# What the exercise asks:
Leave out the pictures, and retype the remaining data exactly.

# Information shown:
┌──
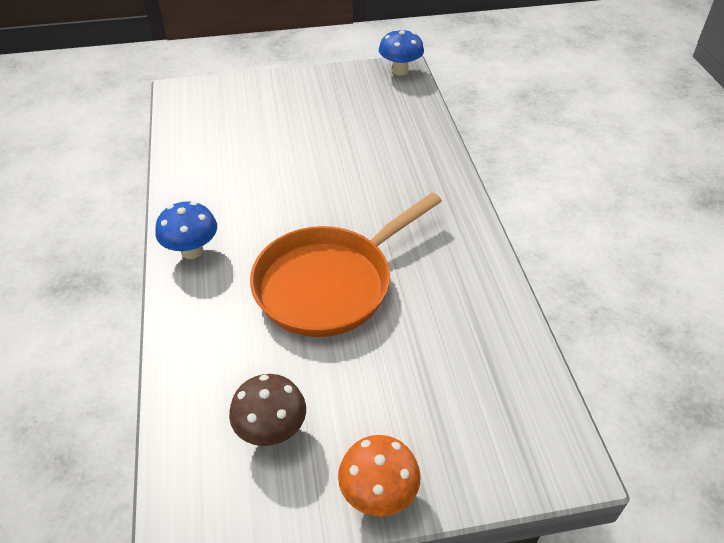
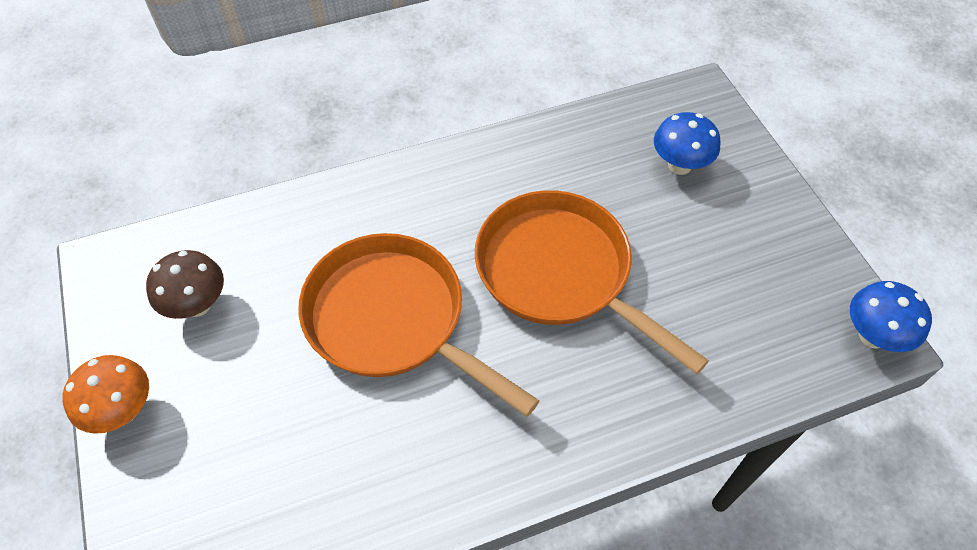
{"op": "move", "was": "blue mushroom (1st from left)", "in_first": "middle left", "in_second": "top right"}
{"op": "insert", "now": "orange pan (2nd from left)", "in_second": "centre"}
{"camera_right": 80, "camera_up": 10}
└──
# Answer section:
{"op": "move", "was": "blue mushroom (1st from left)", "in_first": "middle left", "in_second": "top right"}
{"op": "insert", "now": "orange pan (2nd from left)", "in_second": "centre"}
{"camera_right": 80, "camera_up": 10}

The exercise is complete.